EXERCISE DATA:
****************

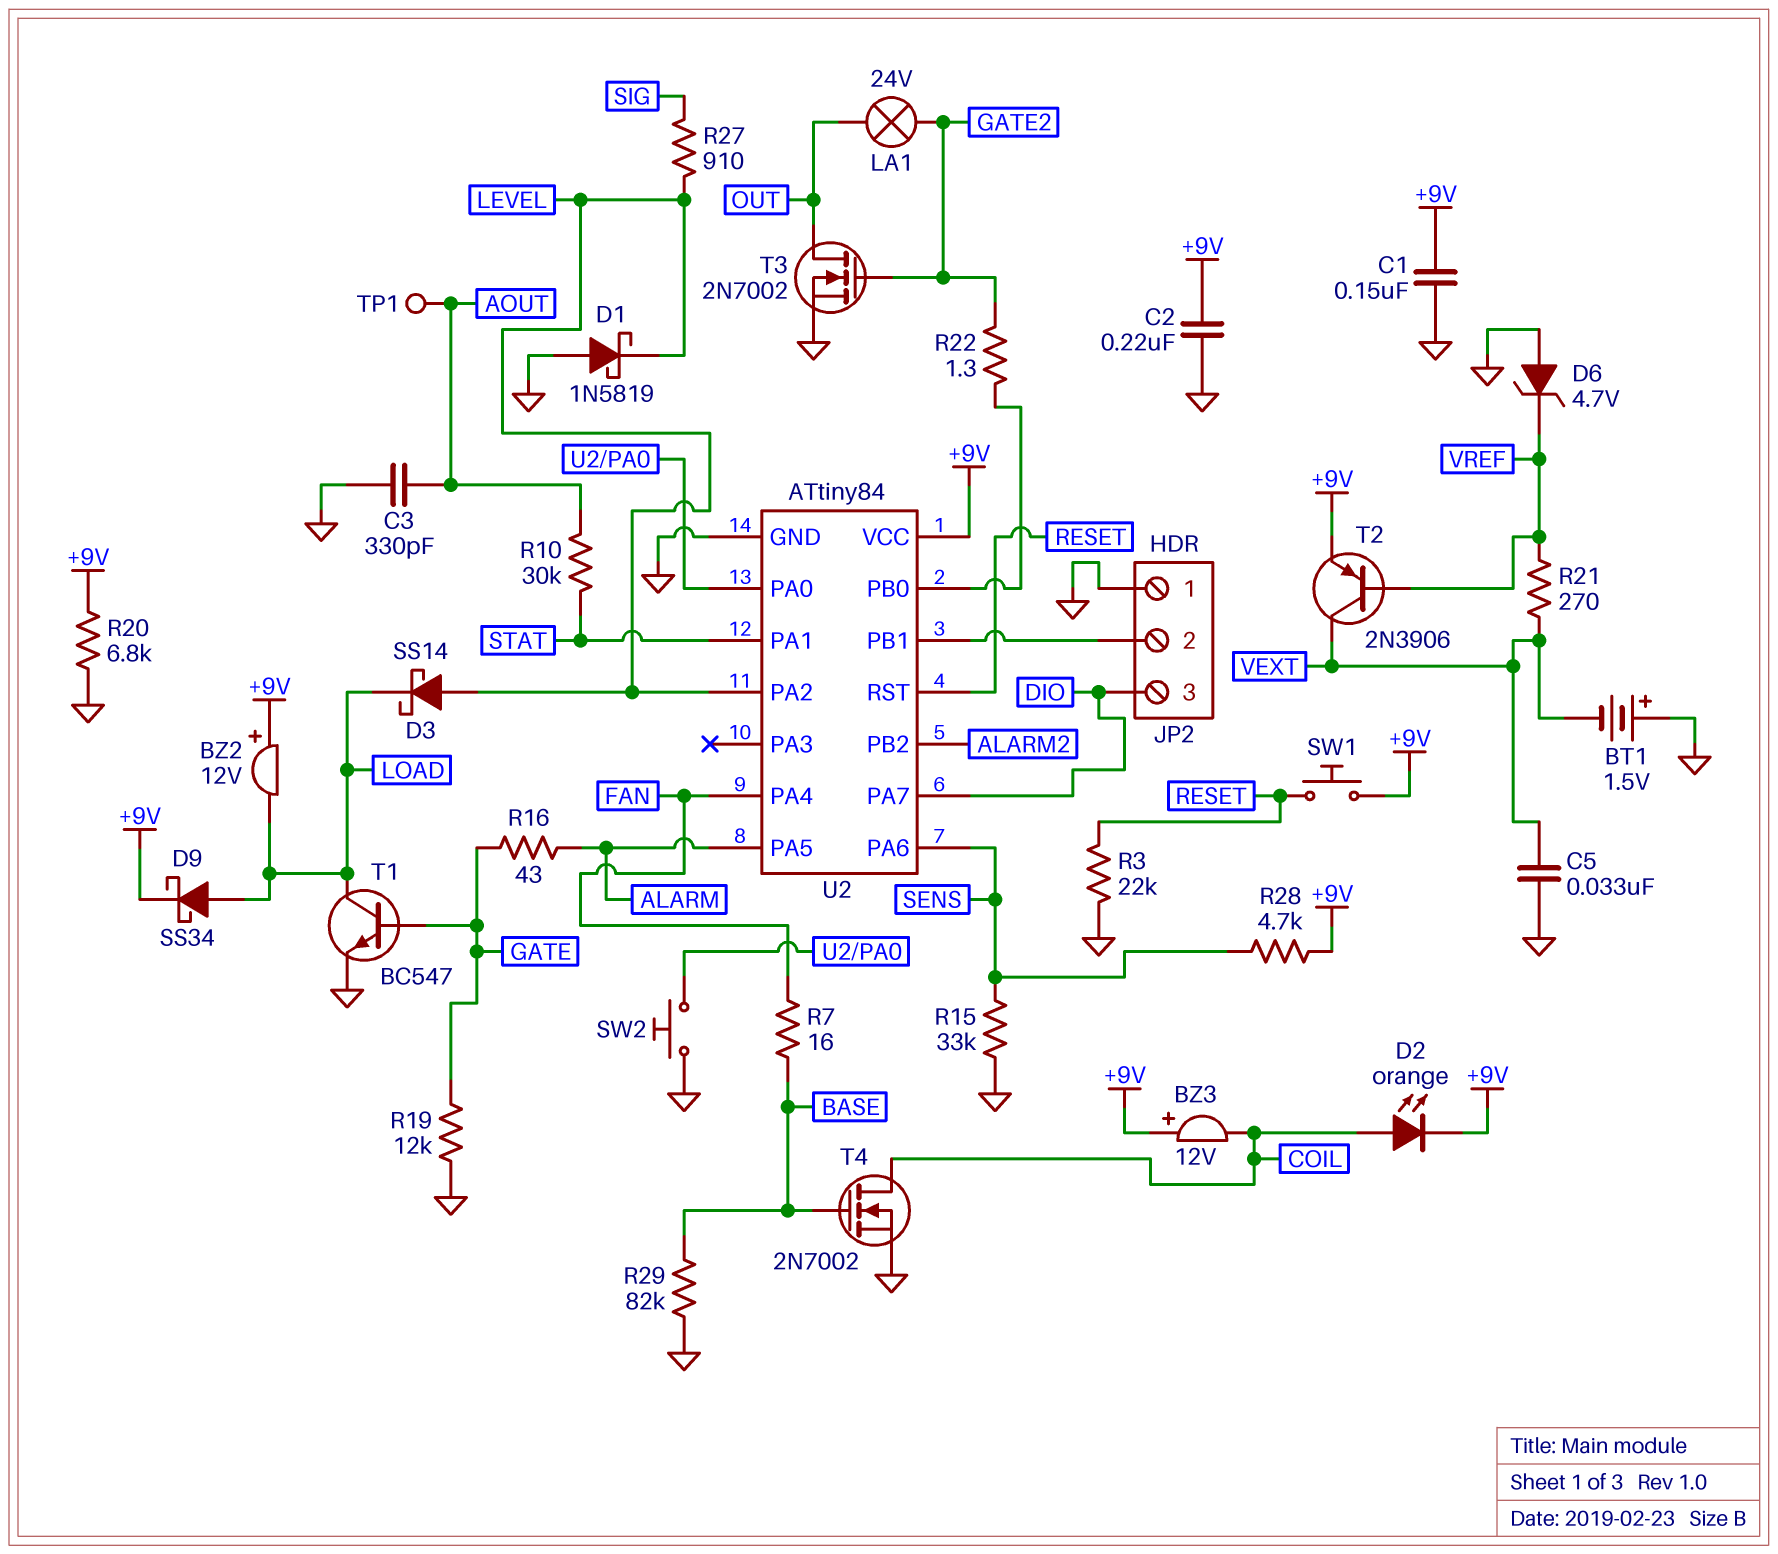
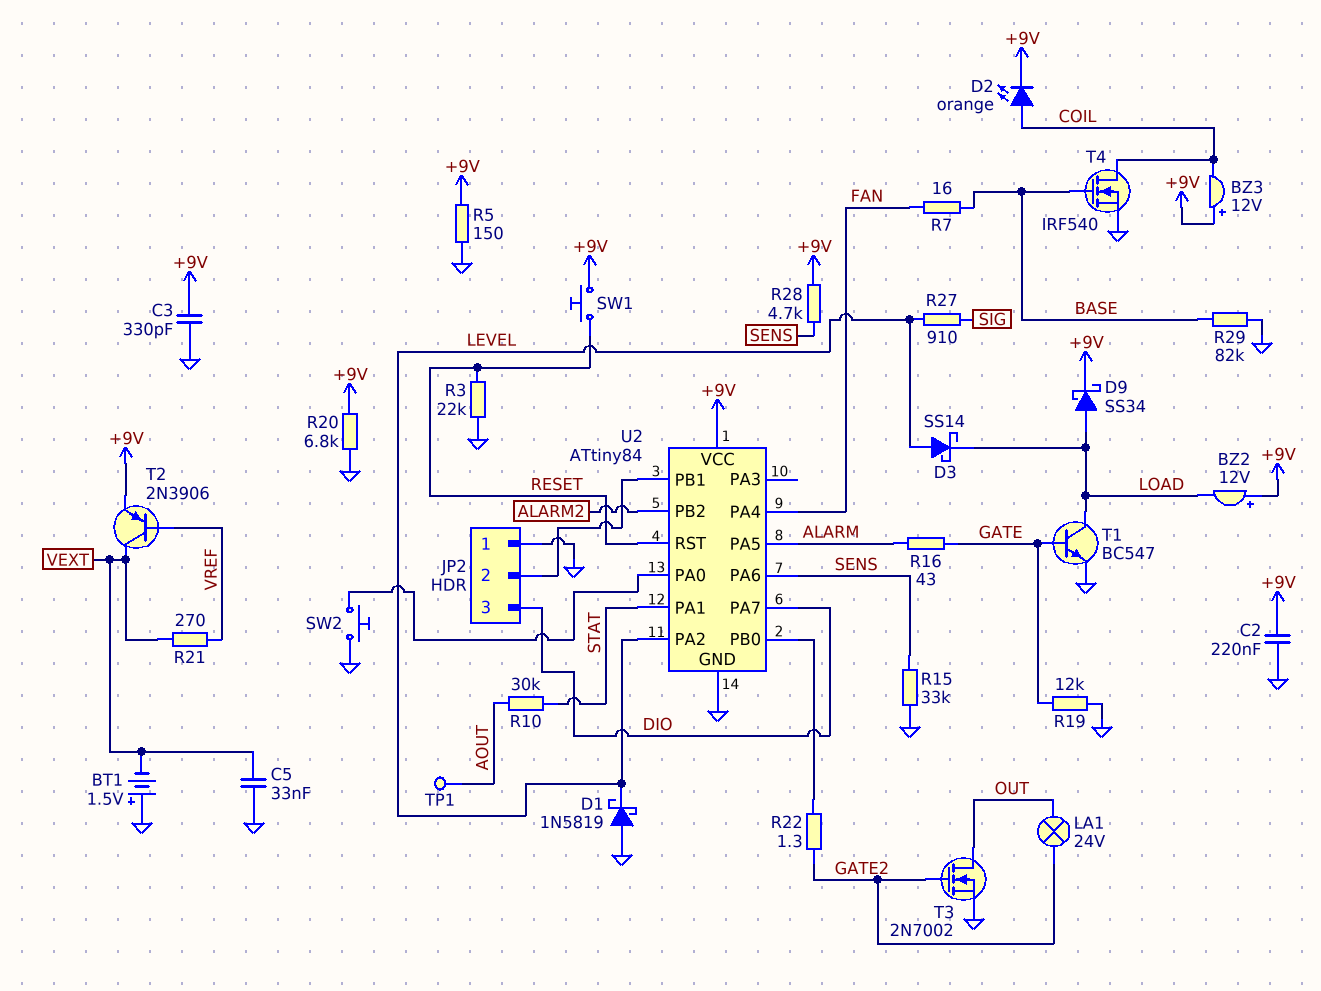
C1: 150nF (+9V, GND) -> none
C3: 330pF (AOUT, GND) -> 330pF (+9V, GND)
D6: zener 4.7V (A GND, K VREF) -> none
R5: none -> 150 (+9V, GND)
T4: NMOS 2N7002 (G BASE, D COIL, S GND) -> NMOS IRF540 (G BASE, D COIL, S GND)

****************

EXERCISE OBJECTIVE: In the material above, find each line containing the word "none" and copy it.

EXERCISE OUTPUT:
C1: 150nF (+9V, GND) -> none
D6: zener 4.7V (A GND, K VREF) -> none
R5: none -> 150 (+9V, GND)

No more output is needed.